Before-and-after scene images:
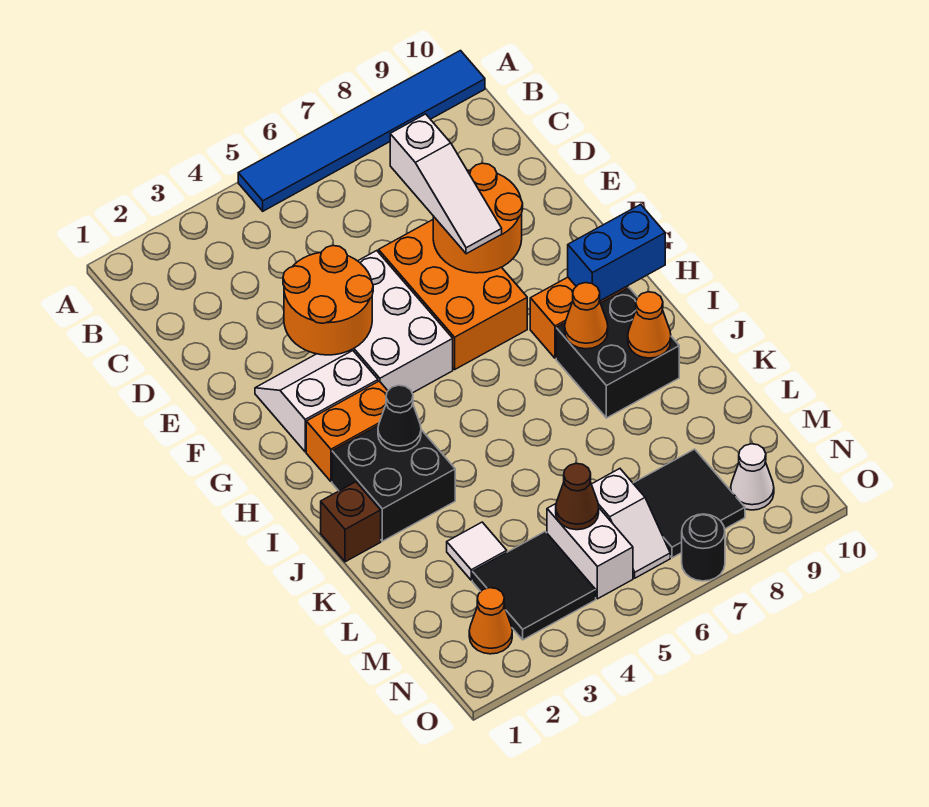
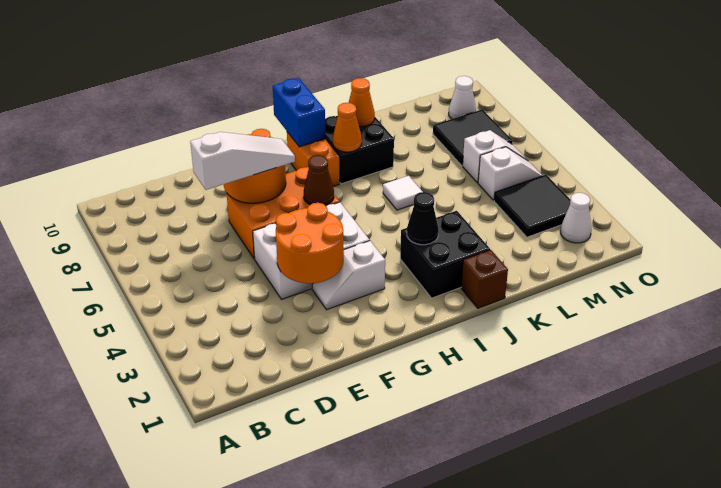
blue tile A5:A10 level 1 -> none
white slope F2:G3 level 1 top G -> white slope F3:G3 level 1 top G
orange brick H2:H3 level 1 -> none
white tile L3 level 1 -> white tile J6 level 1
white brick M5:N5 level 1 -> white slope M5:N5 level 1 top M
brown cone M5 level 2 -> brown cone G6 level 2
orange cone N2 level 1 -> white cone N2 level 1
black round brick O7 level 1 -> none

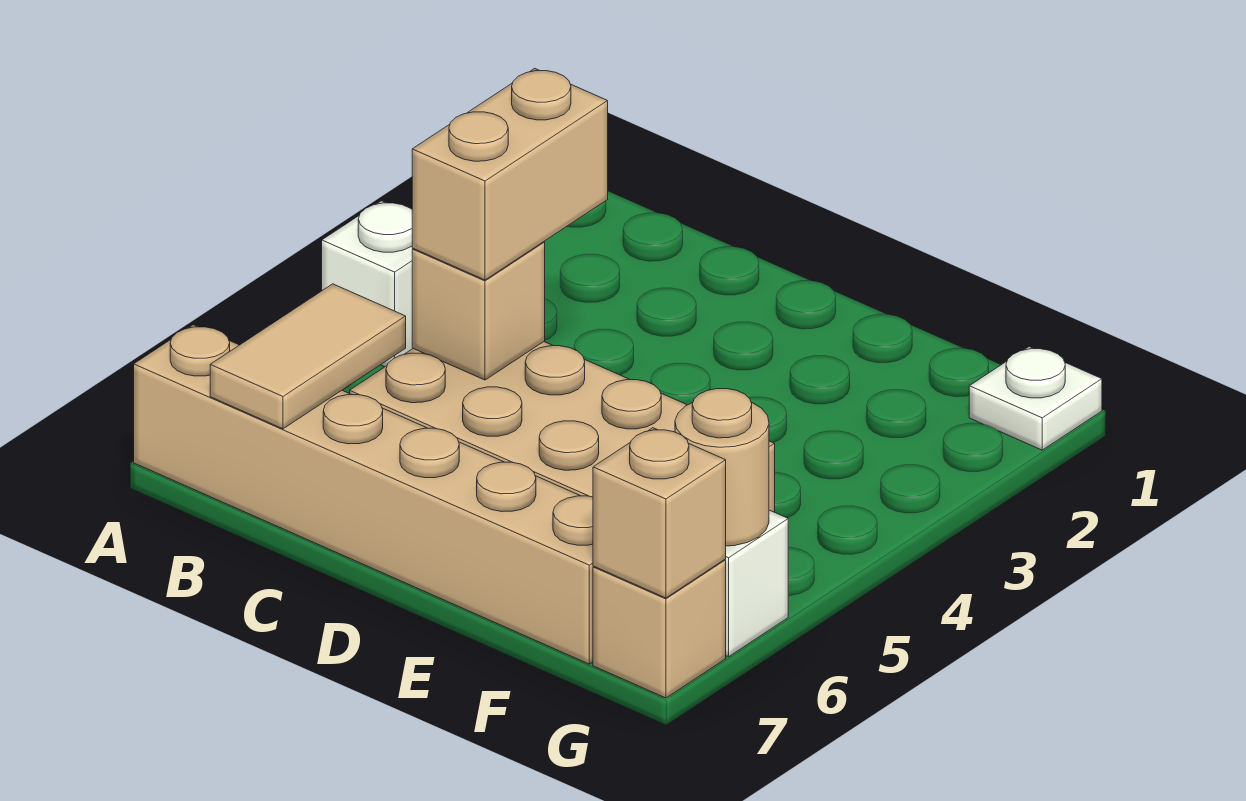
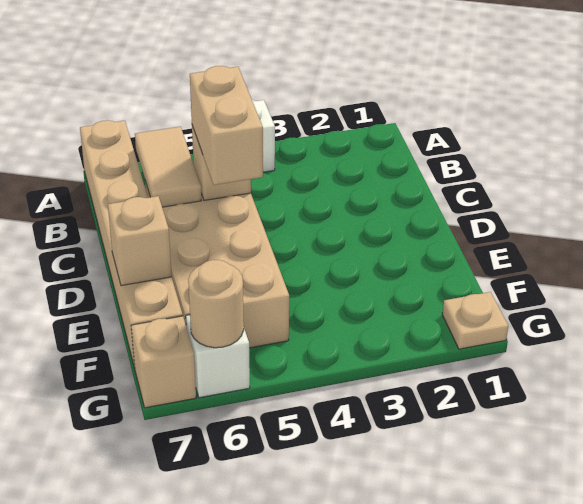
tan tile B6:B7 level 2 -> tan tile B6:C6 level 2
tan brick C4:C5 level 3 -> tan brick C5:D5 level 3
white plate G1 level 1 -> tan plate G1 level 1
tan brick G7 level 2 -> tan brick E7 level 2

* [EXERCISE OBJECTIVE]: Report the lines above that contain "white".

* [ANSWER]:
white slope F2:G3 level 1 top G -> white slope F3:G3 level 1 top G
white tile L3 level 1 -> white tile J6 level 1
white brick M5:N5 level 1 -> white slope M5:N5 level 1 top M
orange cone N2 level 1 -> white cone N2 level 1
white plate G1 level 1 -> tan plate G1 level 1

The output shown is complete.